Source information Block Start
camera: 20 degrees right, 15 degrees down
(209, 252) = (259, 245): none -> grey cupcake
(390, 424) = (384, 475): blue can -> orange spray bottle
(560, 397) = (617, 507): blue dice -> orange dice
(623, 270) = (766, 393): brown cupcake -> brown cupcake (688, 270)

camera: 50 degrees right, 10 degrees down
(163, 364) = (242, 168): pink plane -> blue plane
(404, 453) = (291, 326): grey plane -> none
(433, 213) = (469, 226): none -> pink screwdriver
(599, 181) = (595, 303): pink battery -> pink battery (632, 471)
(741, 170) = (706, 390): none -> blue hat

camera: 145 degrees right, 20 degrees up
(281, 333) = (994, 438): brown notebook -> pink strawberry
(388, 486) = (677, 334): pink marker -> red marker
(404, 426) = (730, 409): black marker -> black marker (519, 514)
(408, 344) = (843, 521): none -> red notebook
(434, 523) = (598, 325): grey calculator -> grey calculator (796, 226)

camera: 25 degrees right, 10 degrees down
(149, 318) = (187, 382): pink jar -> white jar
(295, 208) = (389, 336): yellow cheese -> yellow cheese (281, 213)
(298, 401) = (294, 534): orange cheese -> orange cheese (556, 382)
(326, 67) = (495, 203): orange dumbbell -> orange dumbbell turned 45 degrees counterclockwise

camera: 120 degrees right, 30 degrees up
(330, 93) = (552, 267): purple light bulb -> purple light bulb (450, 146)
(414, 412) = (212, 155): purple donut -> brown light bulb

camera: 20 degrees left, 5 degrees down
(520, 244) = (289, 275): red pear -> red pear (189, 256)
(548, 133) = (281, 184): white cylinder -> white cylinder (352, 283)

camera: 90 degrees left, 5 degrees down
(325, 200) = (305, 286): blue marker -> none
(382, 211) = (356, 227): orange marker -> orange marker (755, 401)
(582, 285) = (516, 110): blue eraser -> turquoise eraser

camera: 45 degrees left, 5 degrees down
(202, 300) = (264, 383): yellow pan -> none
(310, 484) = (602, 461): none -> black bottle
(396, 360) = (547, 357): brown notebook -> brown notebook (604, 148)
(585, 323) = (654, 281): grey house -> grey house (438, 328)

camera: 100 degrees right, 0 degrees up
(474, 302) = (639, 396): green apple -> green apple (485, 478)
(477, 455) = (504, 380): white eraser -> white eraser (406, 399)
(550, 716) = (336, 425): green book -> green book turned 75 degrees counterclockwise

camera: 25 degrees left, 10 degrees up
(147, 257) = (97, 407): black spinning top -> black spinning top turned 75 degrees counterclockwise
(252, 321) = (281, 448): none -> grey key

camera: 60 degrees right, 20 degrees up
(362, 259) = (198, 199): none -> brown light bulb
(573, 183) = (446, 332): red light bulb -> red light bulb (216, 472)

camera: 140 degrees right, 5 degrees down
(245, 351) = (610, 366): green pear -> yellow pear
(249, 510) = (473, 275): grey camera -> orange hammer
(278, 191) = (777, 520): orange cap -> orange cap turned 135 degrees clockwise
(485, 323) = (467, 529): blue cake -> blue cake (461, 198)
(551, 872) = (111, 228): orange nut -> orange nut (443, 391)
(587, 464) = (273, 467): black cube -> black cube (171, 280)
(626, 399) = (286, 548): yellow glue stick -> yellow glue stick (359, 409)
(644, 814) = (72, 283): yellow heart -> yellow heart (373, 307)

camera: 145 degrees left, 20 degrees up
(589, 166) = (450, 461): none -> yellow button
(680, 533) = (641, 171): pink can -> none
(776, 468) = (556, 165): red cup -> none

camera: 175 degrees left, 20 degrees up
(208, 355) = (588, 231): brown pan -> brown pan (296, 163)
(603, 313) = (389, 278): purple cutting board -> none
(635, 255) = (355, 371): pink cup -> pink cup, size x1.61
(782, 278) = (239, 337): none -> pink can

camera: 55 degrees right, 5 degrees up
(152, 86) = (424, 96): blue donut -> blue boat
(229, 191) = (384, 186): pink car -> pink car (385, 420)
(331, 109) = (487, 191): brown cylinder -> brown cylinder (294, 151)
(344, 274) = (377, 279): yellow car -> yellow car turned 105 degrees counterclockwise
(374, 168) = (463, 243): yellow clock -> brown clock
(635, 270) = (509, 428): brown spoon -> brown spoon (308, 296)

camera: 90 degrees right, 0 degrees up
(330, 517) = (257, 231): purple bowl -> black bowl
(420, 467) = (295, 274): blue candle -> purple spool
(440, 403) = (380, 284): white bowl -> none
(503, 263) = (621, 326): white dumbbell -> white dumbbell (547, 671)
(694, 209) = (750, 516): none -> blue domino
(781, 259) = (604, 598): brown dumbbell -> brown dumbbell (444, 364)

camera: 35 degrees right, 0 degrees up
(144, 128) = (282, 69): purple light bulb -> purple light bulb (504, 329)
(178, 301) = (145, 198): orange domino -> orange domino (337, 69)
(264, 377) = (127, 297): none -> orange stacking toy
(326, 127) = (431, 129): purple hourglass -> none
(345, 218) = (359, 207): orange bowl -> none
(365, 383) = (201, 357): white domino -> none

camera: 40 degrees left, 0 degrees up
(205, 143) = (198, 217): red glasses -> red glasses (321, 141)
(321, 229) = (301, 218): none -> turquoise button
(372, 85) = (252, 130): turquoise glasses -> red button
Source information Block End
Retype exactly the lines of the data above, starting at its first line and finishing with the line that has "camera: 25 degrees left, 10 degrees up" in it.

camera: 20 degrees right, 15 degrees down
(209, 252) = (259, 245): none -> grey cupcake
(390, 424) = (384, 475): blue can -> orange spray bottle
(560, 397) = (617, 507): blue dice -> orange dice
(623, 270) = (766, 393): brown cupcake -> brown cupcake (688, 270)

camera: 50 degrees right, 10 degrees down
(163, 364) = (242, 168): pink plane -> blue plane
(404, 453) = (291, 326): grey plane -> none
(433, 213) = (469, 226): none -> pink screwdriver
(599, 181) = (595, 303): pink battery -> pink battery (632, 471)
(741, 170) = (706, 390): none -> blue hat

camera: 145 degrees right, 20 degrees up
(281, 333) = (994, 438): brown notebook -> pink strawberry
(388, 486) = (677, 334): pink marker -> red marker
(404, 426) = (730, 409): black marker -> black marker (519, 514)
(408, 344) = (843, 521): none -> red notebook
(434, 523) = (598, 325): grey calculator -> grey calculator (796, 226)

camera: 25 degrees right, 10 degrees down
(149, 318) = (187, 382): pink jar -> white jar
(295, 208) = (389, 336): yellow cheese -> yellow cheese (281, 213)
(298, 401) = (294, 534): orange cheese -> orange cheese (556, 382)
(326, 67) = (495, 203): orange dumbbell -> orange dumbbell turned 45 degrees counterclockwise

camera: 120 degrees right, 30 degrees up
(330, 93) = (552, 267): purple light bulb -> purple light bulb (450, 146)
(414, 412) = (212, 155): purple donut -> brown light bulb

camera: 20 degrees left, 5 degrees down
(520, 244) = (289, 275): red pear -> red pear (189, 256)
(548, 133) = (281, 184): white cylinder -> white cylinder (352, 283)

camera: 90 degrees left, 5 degrees down
(325, 200) = (305, 286): blue marker -> none
(382, 211) = (356, 227): orange marker -> orange marker (755, 401)
(582, 285) = (516, 110): blue eraser -> turquoise eraser

camera: 45 degrees left, 5 degrees down
(202, 300) = (264, 383): yellow pan -> none
(310, 484) = (602, 461): none -> black bottle
(396, 360) = (547, 357): brown notebook -> brown notebook (604, 148)
(585, 323) = (654, 281): grey house -> grey house (438, 328)

camera: 100 degrees right, 0 degrees up
(474, 302) = (639, 396): green apple -> green apple (485, 478)
(477, 455) = (504, 380): white eraser -> white eraser (406, 399)
(550, 716) = (336, 425): green book -> green book turned 75 degrees counterclockwise

camera: 25 degrees left, 10 degrees up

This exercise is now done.